EXTRACTED DATA:
=-=-=-=-=
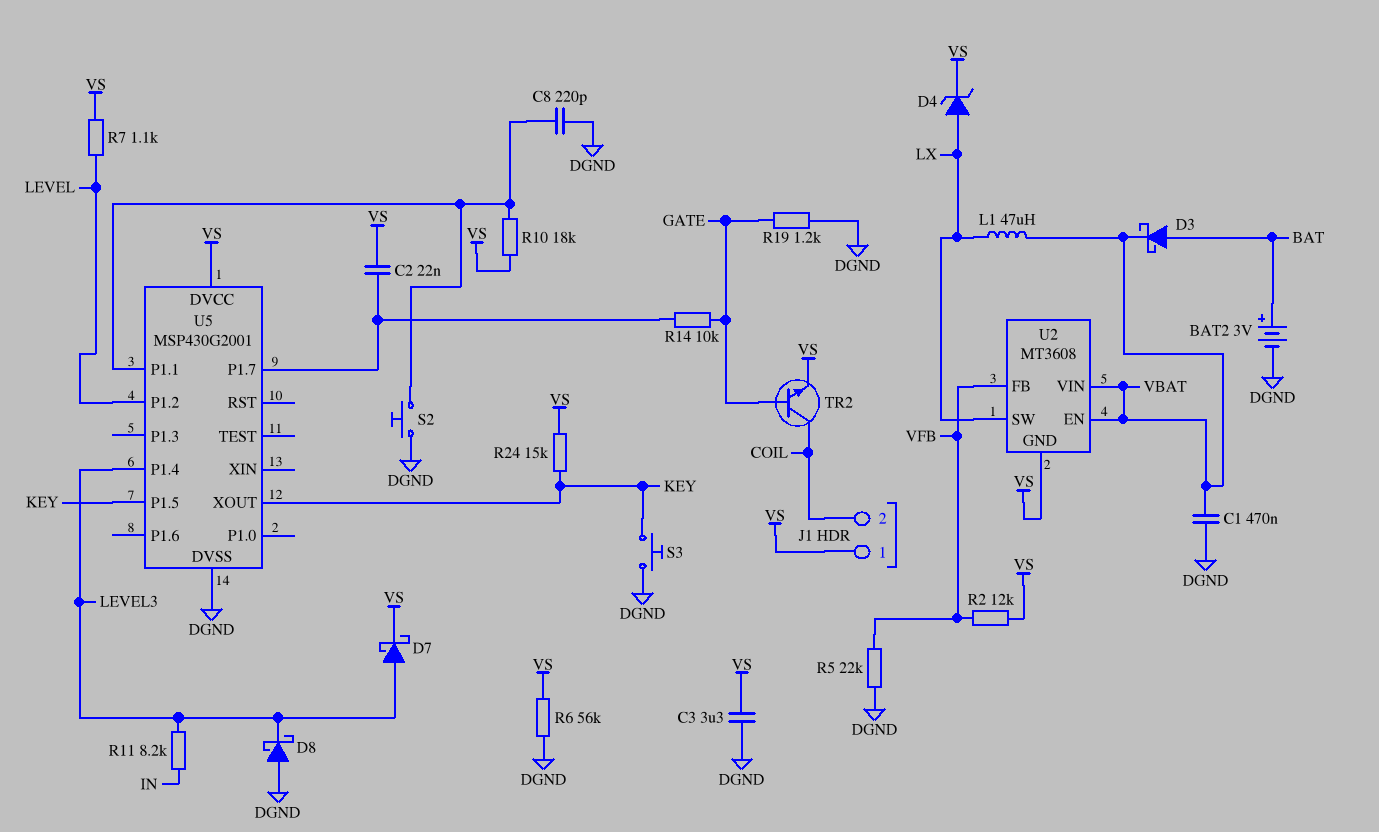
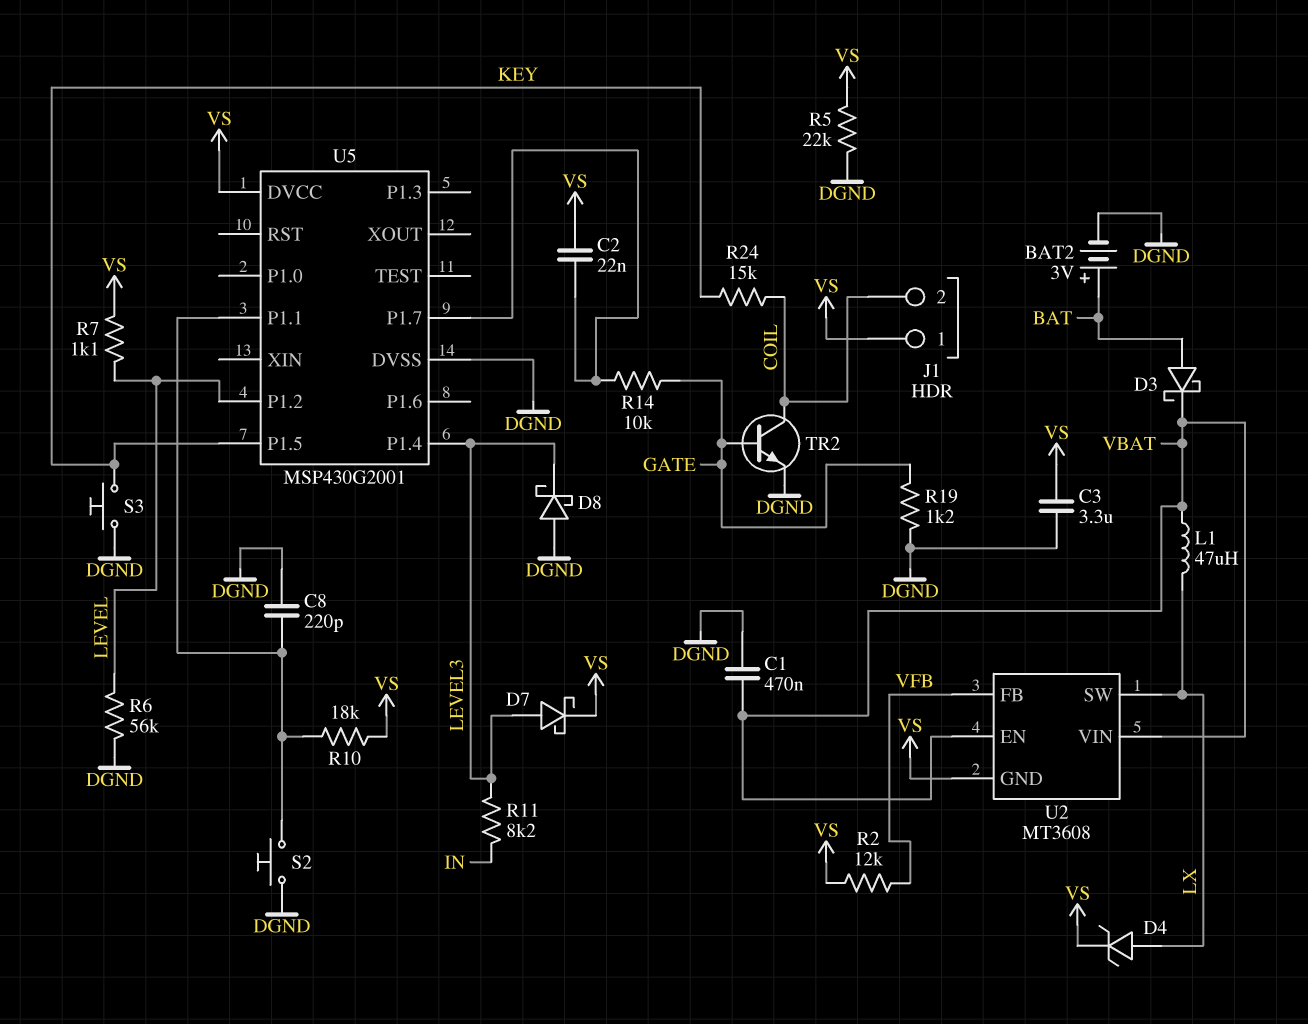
R5: 22k (DGND, VFB) -> 22k (DGND, VS)
R6: 56k (DGND, VS) -> 56k (DGND, LEVEL)
R24: 15k (KEY, VS) -> 15k (COIL, KEY)
TR2: NPN (B GATE, C COIL, E VS) -> NPN (B GATE, C COIL, E DGND)
U5 pin XOUT: KEY -> none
=-=-=-=-=
WHAT YOU SHOULD DO: Copy out each line of the data that includes the string "COIL".

ANSWER SPACE:
R24: 15k (KEY, VS) -> 15k (COIL, KEY)
TR2: NPN (B GATE, C COIL, E VS) -> NPN (B GATE, C COIL, E DGND)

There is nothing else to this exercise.